**Your goal:**
Would you please return the lines of the entries below starting at the line that has "U11: buffer (in" and ending at the line that has "U33: NOR (in", both included, exactly as they are?

Structured diff data
□ □ □

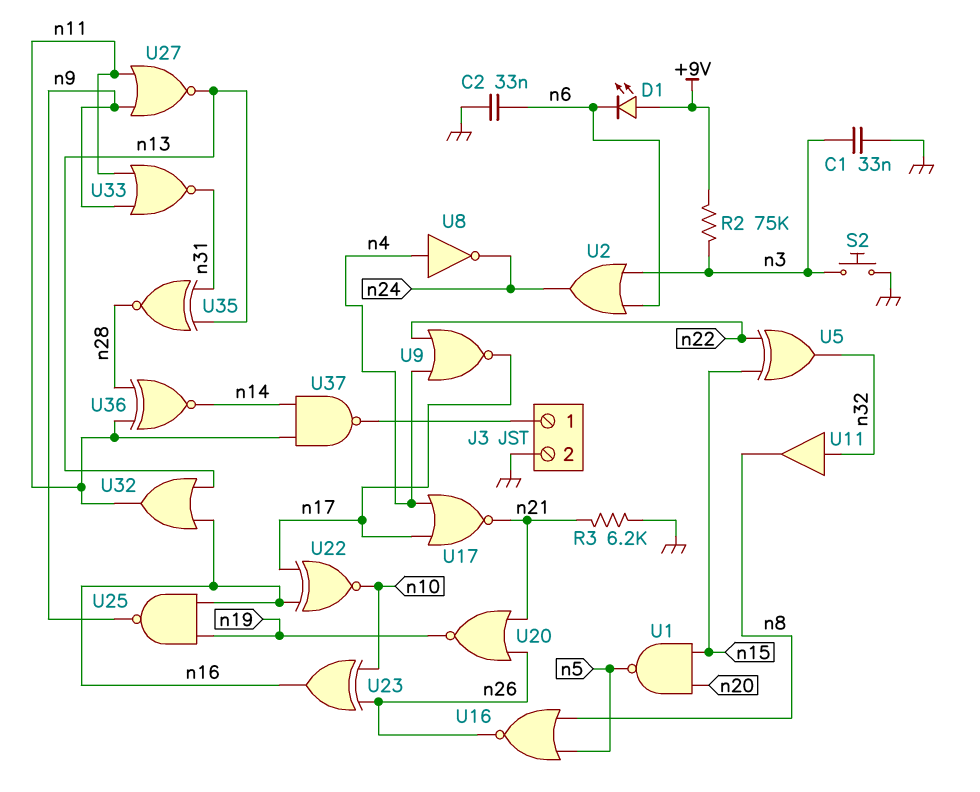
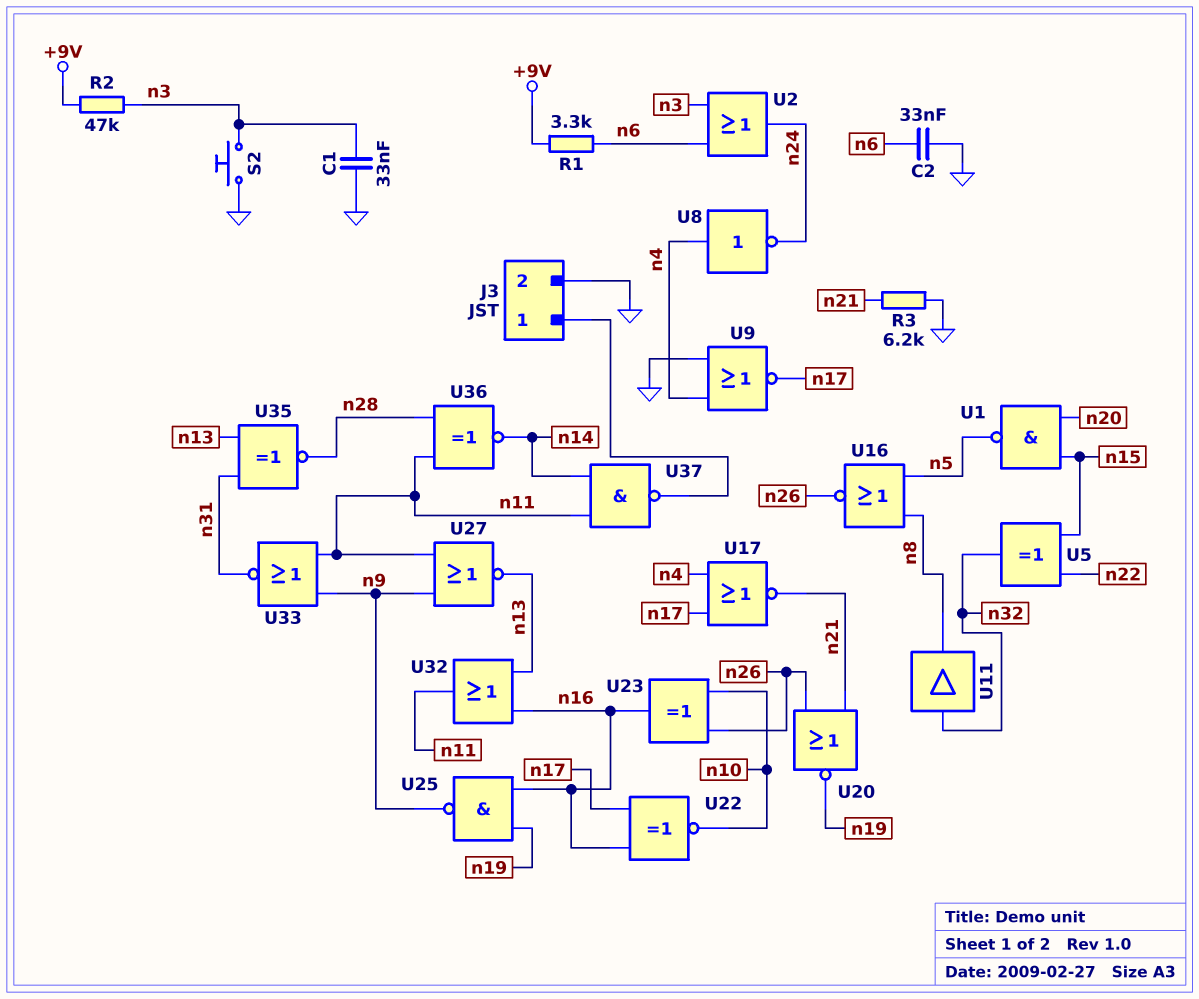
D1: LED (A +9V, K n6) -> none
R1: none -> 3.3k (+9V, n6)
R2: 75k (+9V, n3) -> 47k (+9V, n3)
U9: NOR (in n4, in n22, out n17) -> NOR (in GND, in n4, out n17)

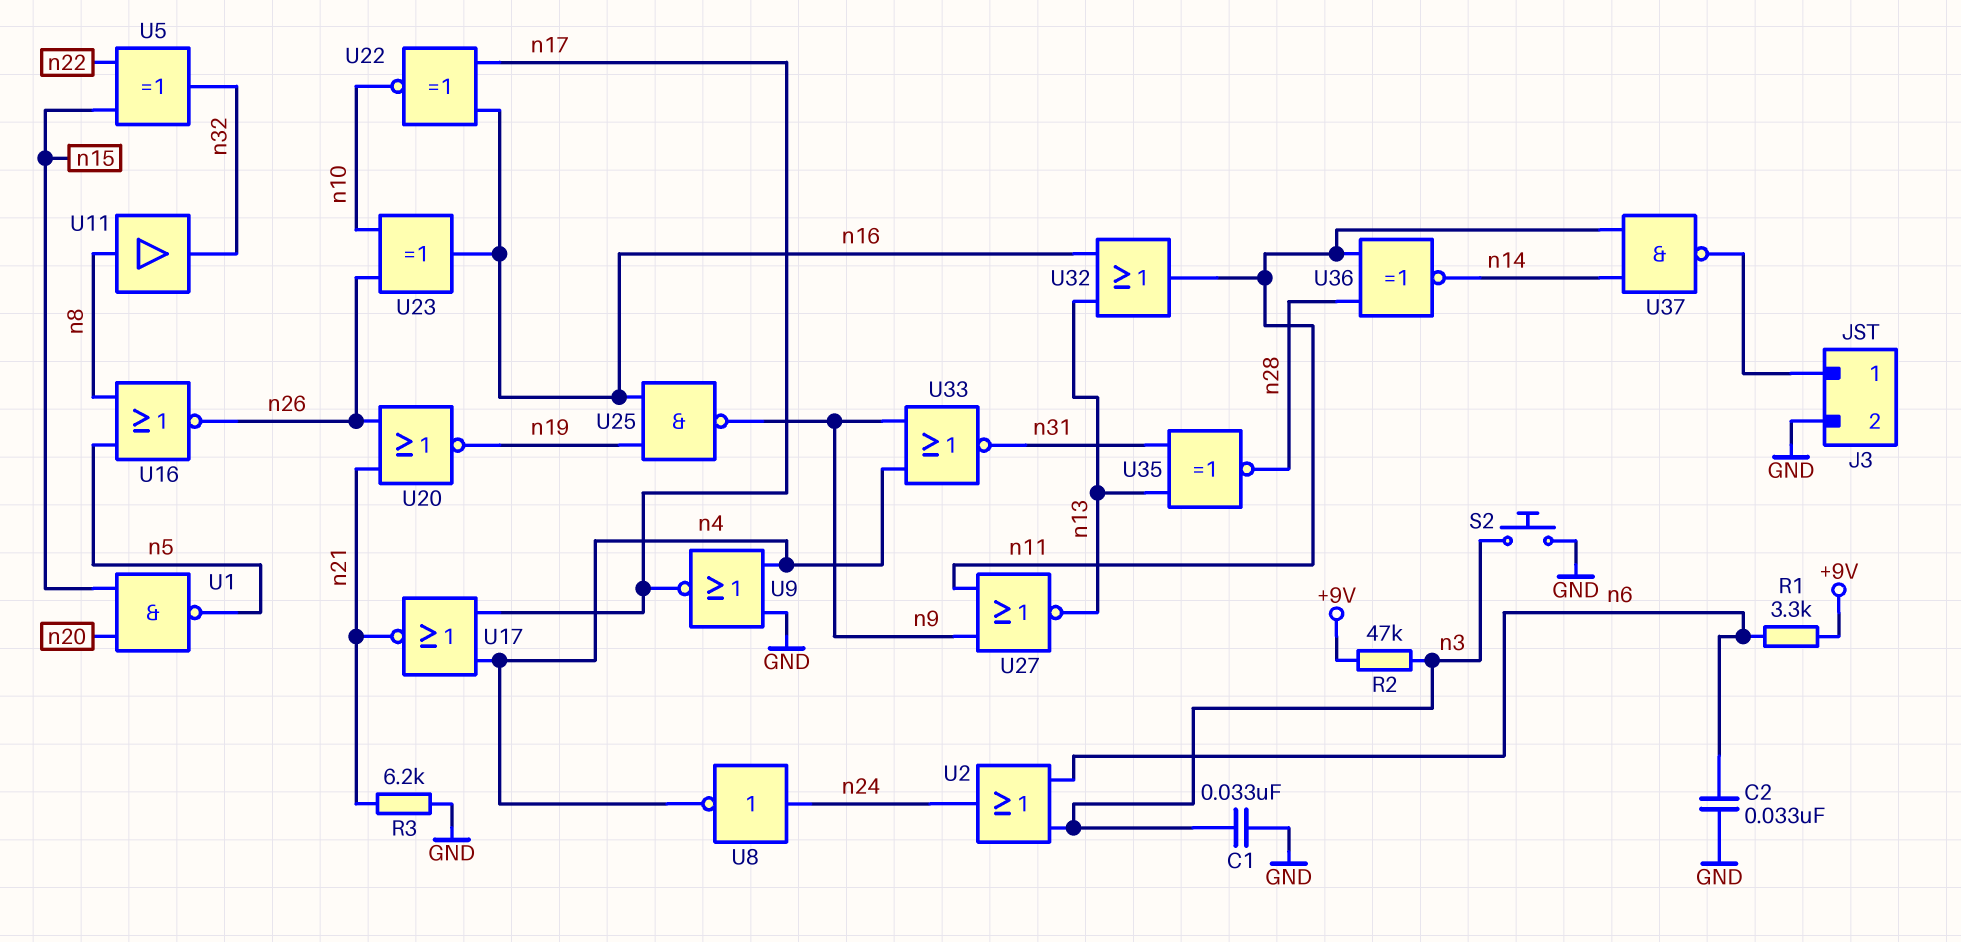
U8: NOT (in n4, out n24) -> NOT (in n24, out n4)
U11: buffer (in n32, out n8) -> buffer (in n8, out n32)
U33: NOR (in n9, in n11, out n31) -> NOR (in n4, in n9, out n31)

□ □ □

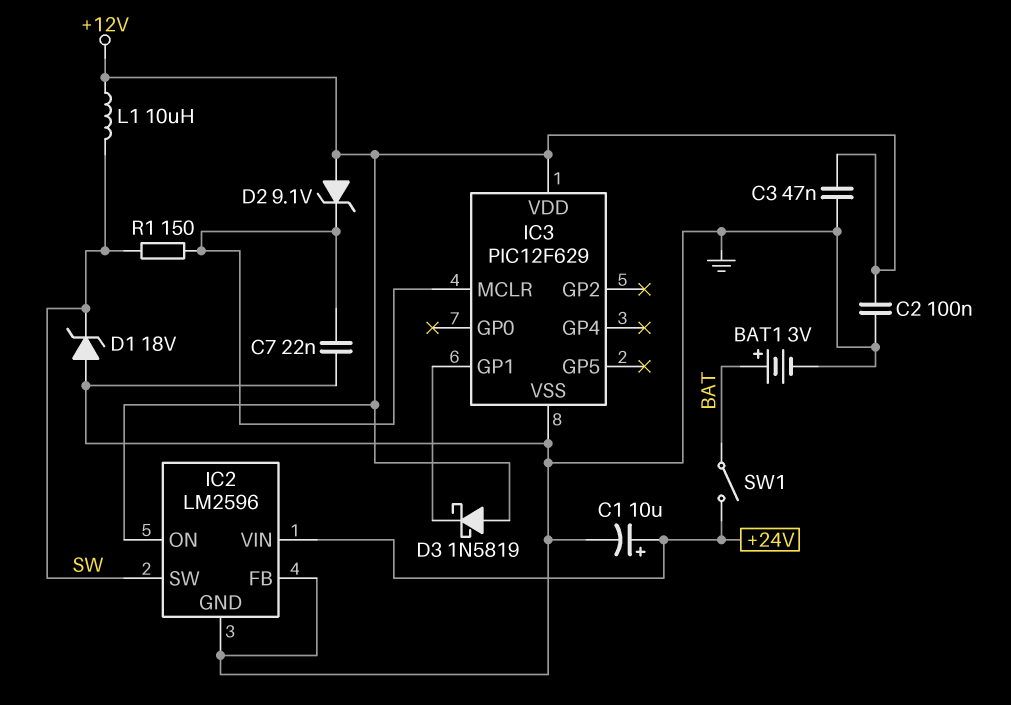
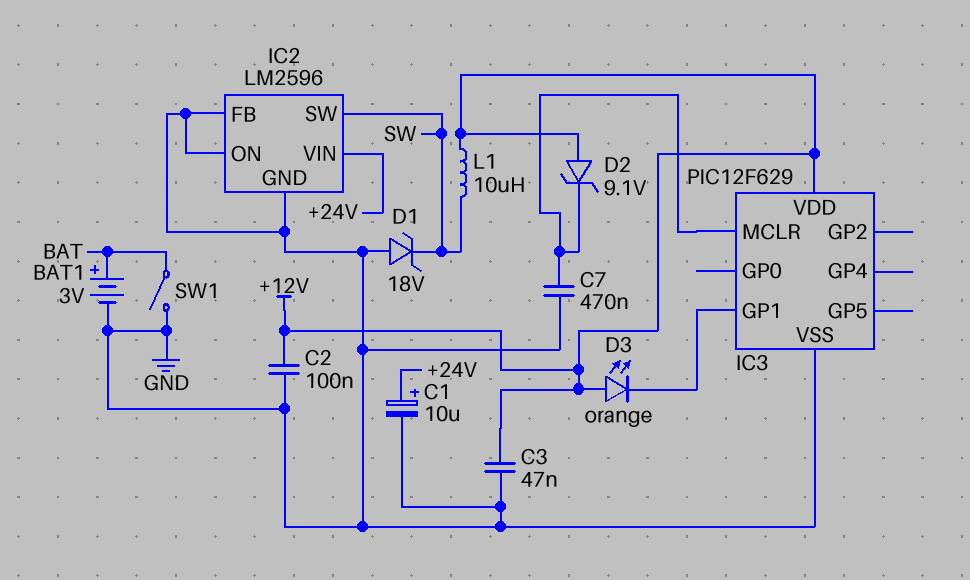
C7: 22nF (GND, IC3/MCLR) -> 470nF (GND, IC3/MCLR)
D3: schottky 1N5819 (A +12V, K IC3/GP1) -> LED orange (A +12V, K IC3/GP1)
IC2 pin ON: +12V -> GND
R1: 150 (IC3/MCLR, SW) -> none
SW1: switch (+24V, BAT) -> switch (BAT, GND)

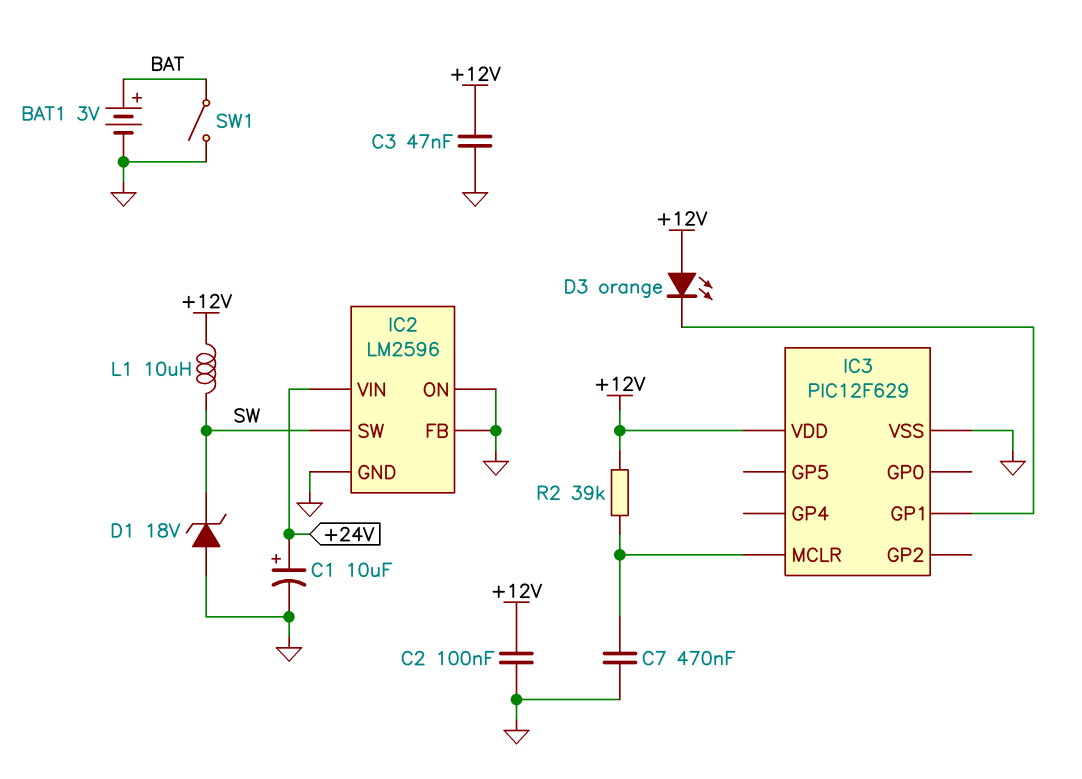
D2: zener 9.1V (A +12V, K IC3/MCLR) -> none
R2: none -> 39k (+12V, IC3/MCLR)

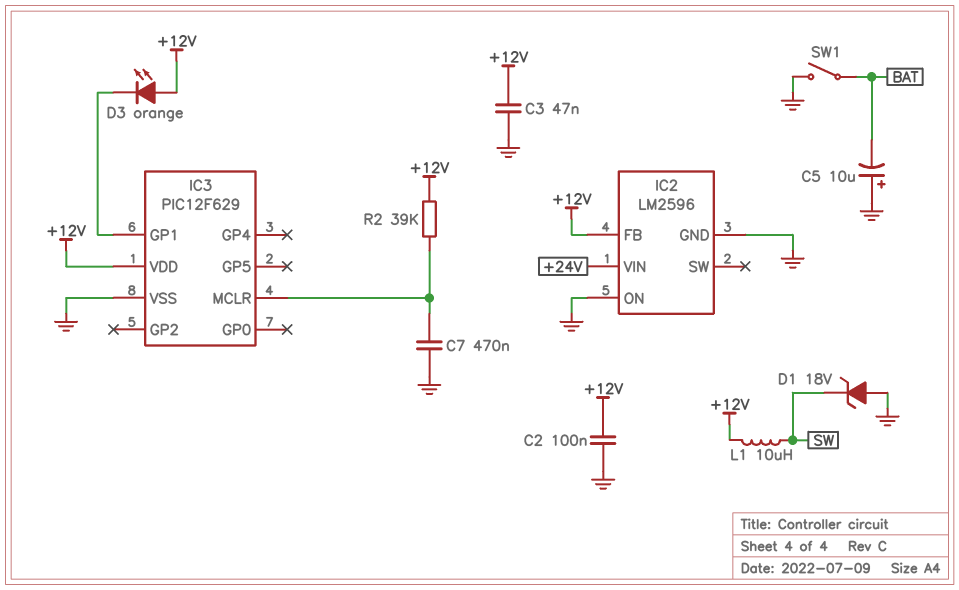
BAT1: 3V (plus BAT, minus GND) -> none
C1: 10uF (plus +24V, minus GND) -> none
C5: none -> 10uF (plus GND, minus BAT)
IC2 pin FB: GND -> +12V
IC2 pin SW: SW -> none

□ □ □

**Answer to the problem:**
U11: buffer (in n32, out n8) -> buffer (in n8, out n32)
U33: NOR (in n9, in n11, out n31) -> NOR (in n4, in n9, out n31)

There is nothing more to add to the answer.